### What is being asked:
The lines to reproduce run from the one containing "tan brick F5:G6" to the end of the listing. Reproduce them exactly, both ends included, and nothing else.

### Provided material:
--------------------

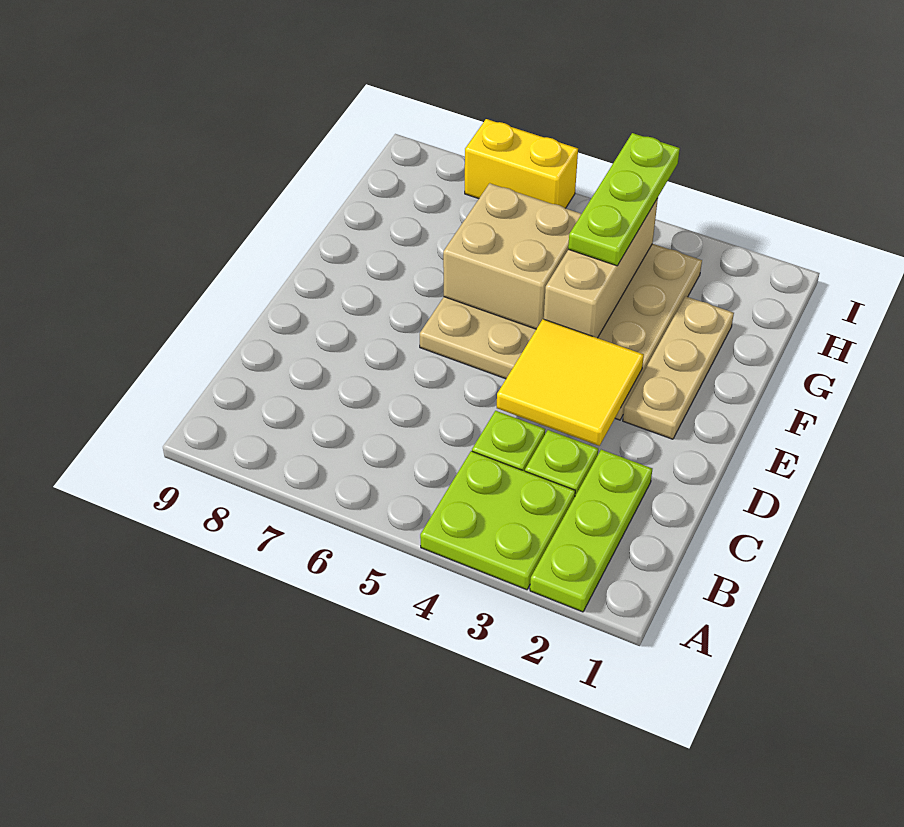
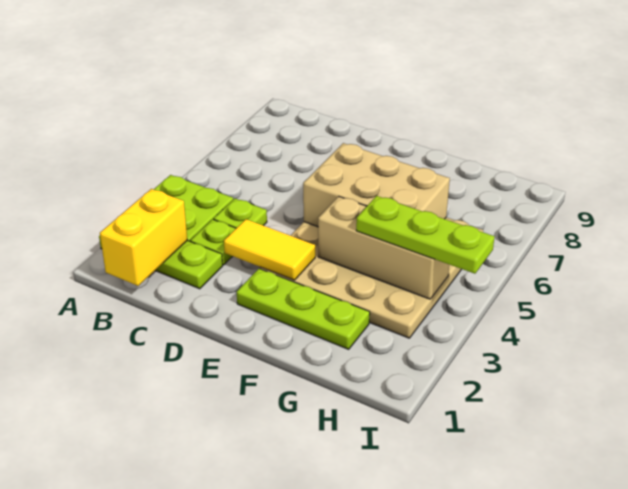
yellow tile D3:E4 level 2 -> yellow tile D3:E3 level 2
tan plate E2:G2 level 1 -> lime plate E2:G2 level 1
tan brick F5:G6 level 2 -> tan brick E5:G6 level 2
yellow brick I6:I7 level 1 -> yellow brick B1:B2 level 2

--------------------

### Answer space:
tan brick F5:G6 level 2 -> tan brick E5:G6 level 2
yellow brick I6:I7 level 1 -> yellow brick B1:B2 level 2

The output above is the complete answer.